Exercise instructions: Every line of the entries below that mentions "yellow" is to be copied out.

Data: Begin

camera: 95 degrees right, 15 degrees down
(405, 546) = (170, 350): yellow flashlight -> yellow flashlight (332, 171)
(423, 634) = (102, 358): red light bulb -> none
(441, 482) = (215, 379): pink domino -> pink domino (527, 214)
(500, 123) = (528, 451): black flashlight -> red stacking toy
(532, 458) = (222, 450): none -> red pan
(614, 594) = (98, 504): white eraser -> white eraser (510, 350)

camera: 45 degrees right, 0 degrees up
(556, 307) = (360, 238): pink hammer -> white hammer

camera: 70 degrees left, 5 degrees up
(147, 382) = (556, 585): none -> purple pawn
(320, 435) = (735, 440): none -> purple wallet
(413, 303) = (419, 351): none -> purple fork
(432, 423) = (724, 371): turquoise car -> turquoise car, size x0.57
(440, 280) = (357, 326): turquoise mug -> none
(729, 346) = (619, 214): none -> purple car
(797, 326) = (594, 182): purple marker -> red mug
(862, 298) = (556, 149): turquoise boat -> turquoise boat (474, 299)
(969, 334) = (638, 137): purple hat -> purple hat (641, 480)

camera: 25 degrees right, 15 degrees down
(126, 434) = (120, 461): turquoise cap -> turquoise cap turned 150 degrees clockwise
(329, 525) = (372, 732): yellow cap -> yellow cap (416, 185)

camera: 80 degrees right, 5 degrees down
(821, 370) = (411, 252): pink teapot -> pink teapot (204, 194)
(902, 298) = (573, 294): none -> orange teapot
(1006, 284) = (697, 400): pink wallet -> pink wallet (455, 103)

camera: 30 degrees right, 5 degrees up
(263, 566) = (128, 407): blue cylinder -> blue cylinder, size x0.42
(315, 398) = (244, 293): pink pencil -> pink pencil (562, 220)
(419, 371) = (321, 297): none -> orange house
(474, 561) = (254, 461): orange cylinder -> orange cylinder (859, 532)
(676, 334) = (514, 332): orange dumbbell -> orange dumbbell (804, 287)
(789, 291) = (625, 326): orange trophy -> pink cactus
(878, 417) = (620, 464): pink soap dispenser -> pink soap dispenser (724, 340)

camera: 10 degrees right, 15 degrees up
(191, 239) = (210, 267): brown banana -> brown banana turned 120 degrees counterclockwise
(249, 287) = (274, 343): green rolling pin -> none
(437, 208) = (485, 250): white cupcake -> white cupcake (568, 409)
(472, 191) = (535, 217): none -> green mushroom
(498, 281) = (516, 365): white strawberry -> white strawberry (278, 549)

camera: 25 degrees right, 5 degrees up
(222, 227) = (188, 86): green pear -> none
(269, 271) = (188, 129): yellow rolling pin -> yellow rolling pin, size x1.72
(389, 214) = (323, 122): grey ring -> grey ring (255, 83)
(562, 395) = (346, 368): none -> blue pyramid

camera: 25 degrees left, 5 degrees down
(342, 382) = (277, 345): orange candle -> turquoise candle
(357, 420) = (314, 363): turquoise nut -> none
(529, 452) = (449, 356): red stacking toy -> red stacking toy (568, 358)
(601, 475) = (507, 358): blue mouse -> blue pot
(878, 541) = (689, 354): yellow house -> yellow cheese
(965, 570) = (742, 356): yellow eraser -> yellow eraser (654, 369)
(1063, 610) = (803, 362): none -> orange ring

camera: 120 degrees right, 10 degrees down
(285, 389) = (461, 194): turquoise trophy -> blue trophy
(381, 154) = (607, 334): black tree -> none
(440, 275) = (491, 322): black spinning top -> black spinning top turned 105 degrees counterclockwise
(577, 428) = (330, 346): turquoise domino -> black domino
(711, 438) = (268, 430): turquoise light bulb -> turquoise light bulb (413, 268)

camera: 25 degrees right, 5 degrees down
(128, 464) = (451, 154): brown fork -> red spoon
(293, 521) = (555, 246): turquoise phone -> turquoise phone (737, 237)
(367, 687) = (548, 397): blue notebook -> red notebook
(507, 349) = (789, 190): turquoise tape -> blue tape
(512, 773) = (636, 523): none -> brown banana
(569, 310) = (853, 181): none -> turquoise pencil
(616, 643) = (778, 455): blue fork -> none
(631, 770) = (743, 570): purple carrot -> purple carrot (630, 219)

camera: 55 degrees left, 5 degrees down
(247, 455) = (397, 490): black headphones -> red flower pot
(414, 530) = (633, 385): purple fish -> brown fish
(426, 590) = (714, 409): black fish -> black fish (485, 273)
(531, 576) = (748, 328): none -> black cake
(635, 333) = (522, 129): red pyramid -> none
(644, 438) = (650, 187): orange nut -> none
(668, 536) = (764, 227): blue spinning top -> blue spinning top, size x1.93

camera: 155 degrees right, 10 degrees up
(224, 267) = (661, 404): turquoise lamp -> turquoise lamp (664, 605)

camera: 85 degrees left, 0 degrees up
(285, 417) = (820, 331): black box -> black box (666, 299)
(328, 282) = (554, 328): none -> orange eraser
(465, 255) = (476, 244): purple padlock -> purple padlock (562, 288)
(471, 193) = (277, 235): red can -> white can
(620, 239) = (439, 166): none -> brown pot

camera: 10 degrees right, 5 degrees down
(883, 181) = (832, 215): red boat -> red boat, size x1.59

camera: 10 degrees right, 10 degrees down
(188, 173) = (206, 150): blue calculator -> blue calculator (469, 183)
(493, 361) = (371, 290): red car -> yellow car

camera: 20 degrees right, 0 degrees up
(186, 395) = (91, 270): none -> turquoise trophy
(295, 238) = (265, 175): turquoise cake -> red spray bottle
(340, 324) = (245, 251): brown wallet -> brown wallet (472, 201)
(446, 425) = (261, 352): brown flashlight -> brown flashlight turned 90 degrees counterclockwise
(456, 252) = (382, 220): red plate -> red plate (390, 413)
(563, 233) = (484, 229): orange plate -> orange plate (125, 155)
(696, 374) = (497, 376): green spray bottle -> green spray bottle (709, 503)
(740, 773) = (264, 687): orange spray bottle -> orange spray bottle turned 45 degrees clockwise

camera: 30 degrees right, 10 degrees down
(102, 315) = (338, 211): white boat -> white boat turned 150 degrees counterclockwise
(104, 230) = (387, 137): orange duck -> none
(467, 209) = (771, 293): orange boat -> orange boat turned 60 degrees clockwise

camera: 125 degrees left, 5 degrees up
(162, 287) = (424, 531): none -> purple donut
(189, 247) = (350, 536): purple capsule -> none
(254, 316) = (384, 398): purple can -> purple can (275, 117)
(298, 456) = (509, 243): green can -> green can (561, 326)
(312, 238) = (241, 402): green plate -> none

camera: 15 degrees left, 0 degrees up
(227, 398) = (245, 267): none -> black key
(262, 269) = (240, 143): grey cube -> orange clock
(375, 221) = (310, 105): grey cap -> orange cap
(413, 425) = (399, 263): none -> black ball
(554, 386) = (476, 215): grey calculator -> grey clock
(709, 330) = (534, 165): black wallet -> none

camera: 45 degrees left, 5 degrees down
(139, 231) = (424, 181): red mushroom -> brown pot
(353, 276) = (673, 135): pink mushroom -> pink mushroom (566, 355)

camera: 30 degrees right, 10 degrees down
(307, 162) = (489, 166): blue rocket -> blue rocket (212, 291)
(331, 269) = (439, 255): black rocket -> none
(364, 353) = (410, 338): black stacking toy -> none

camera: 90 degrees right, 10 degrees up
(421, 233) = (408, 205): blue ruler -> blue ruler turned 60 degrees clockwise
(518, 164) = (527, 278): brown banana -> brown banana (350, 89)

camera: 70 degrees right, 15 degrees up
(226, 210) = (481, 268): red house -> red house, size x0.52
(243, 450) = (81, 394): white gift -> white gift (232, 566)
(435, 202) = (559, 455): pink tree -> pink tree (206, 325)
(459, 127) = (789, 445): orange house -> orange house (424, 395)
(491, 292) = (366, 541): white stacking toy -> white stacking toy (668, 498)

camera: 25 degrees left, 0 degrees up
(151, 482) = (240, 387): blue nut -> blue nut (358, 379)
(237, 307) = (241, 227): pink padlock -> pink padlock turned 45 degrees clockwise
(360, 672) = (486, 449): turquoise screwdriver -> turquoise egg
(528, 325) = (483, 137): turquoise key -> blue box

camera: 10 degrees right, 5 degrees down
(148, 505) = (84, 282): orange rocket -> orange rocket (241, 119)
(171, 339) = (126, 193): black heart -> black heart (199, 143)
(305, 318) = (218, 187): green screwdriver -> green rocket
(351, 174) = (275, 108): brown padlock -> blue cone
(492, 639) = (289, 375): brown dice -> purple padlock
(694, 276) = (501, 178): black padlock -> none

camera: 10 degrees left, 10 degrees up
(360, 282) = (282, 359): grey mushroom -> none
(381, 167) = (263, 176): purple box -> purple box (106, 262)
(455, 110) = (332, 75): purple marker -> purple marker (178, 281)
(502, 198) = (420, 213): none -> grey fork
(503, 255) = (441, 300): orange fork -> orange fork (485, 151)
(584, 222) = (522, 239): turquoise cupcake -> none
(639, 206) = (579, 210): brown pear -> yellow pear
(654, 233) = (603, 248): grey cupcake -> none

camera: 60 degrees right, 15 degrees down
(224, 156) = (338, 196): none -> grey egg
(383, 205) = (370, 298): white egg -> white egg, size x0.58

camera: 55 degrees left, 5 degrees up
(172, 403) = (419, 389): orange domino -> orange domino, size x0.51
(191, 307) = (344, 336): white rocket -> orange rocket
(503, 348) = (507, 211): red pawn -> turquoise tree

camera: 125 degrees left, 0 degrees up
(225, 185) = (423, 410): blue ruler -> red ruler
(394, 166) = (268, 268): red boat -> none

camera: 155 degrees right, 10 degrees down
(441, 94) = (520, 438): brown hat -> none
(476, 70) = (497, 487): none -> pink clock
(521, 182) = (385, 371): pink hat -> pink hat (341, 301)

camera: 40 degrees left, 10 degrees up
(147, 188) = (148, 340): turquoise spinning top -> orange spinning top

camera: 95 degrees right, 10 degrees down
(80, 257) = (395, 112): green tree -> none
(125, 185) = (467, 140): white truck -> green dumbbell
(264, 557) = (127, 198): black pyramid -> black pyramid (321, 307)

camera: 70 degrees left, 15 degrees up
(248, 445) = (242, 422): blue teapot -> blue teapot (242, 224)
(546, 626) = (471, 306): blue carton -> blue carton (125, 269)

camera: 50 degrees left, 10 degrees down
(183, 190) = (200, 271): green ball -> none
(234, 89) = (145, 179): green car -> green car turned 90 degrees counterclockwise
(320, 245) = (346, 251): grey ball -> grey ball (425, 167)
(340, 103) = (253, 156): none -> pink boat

Data: End

Problem solution:
(405, 546) = (170, 350): yellow flashlight -> yellow flashlight (332, 171)
(329, 525) = (372, 732): yellow cap -> yellow cap (416, 185)
(269, 271) = (188, 129): yellow rolling pin -> yellow rolling pin, size x1.72
(878, 541) = (689, 354): yellow house -> yellow cheese
(965, 570) = (742, 356): yellow eraser -> yellow eraser (654, 369)
(493, 361) = (371, 290): red car -> yellow car
(639, 206) = (579, 210): brown pear -> yellow pear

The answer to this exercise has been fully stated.